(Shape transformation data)
--- START ---

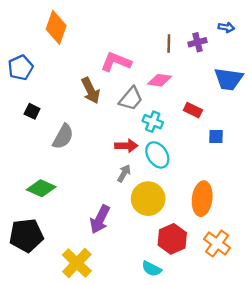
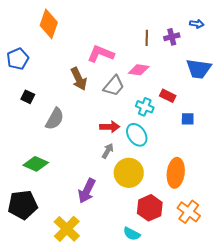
cyan cross: (153, 122) -> (145, 107), moved

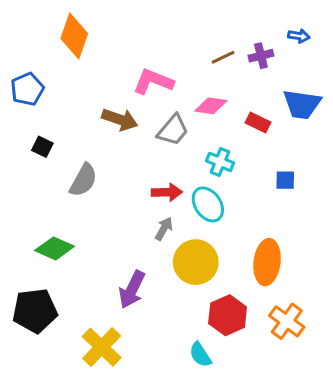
brown line: (147, 38) -> (223, 57), turned 63
brown arrow: (79, 79) -> (120, 119), turned -45
red rectangle: (168, 96) -> (258, 122), moved
cyan semicircle: (132, 234) -> (200, 355), turned 30

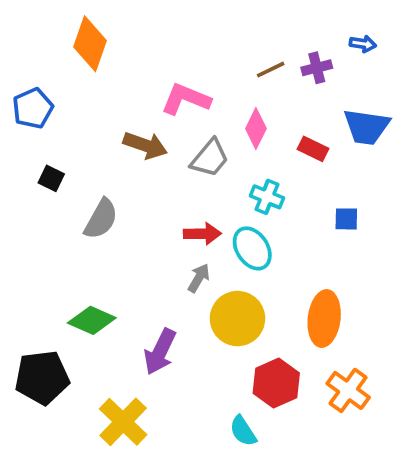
pink diamond: (211, 106) -> (256, 129), turned -72
green diamond: (55, 248) -> (92, 320), moved

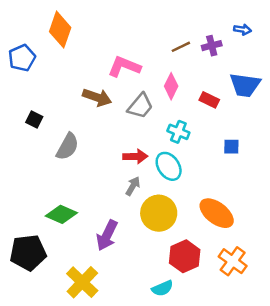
blue pentagon: (33, 108) -> (22, 58), moved
orange ellipse: (324, 319) -> (217, 213), turned -60
cyan semicircle: (243, 431) -> (162, 288), turned -80

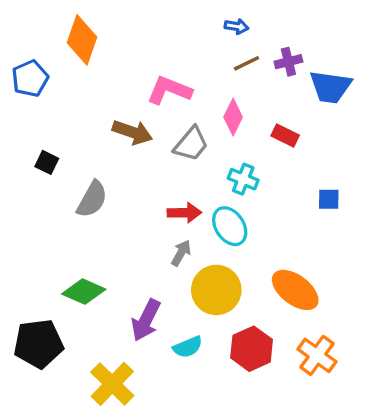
blue arrow: (242, 30) -> (236, 26), moved
blue trapezoid: (245, 85) -> (330, 87), moved
blue square: (231, 147) -> (329, 199), moved
cyan semicircle: (162, 288) -> (188, 347), moved

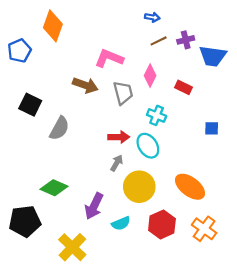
gray trapezoid: (191, 144) -> (123, 93), turned -55
black square: (47, 162) -> (30, 105), size x1.5

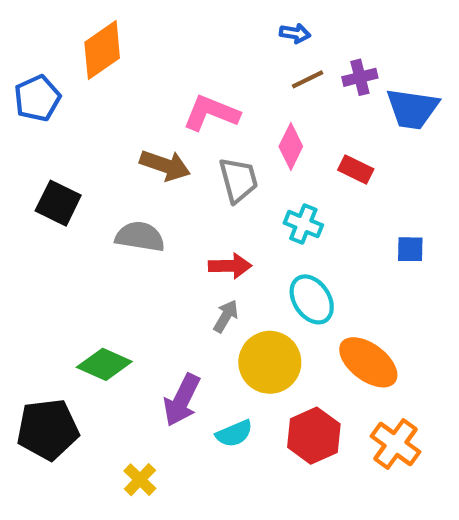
orange diamond: (53, 26) -> (102, 50), turned 36
gray semicircle: (59, 128) -> (140, 237), moved, turned -110
cyan ellipse: (148, 146) -> (312, 299), moved
yellow cross: (72, 247) -> (140, 480), size x0.6

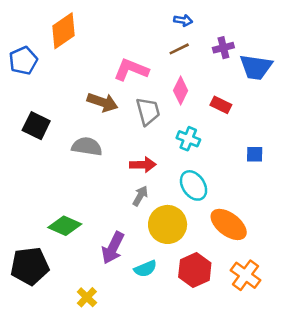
brown line: (308, 79) -> (179, 49), moved

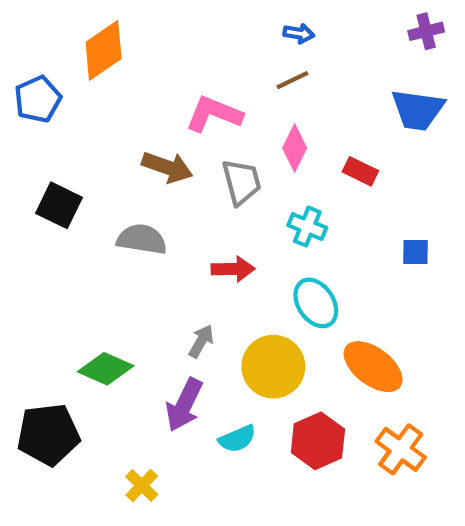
purple cross: (223, 48) -> (426, 31), moved
gray arrow: (140, 196) -> (201, 341), moved

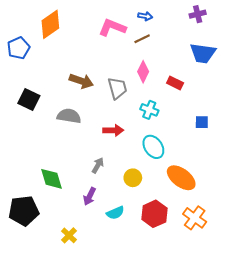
purple cross: (426, 31) -> (198, 14), moved
pink L-shape: (214, 114) -> (112, 27), moved
yellow circle: (273, 367) -> (133, 178), size x0.6
green diamond: (106, 369) -> (51, 179), turned 50
purple arrow: (184, 405) -> (90, 196), size x0.7

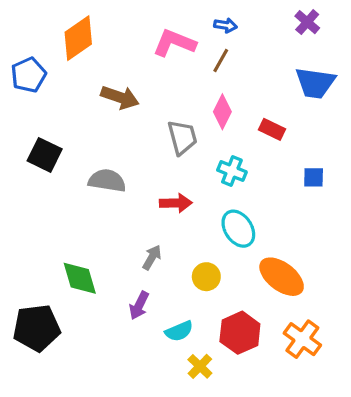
purple cross: (198, 14) -> (307, 22), turned -35
brown line: (142, 39) -> (221, 61), turned -35
brown arrow: (81, 81) -> (120, 97), moved
blue square: (202, 122) -> (314, 177), moved
yellow cross: (69, 235) -> (200, 366), moved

--- END ---

Lines starting at the one with "green diamond: (106, 369)" and ending at the last line of the entries above must be restated word for word, with pictures omitted.

green diamond: (106, 369) -> (51, 179), turned 50
purple arrow: (184, 405) -> (90, 196), size x0.7

purple cross: (198, 14) -> (307, 22), turned -35
brown line: (142, 39) -> (221, 61), turned -35
brown arrow: (81, 81) -> (120, 97), moved
blue square: (202, 122) -> (314, 177), moved
yellow cross: (69, 235) -> (200, 366), moved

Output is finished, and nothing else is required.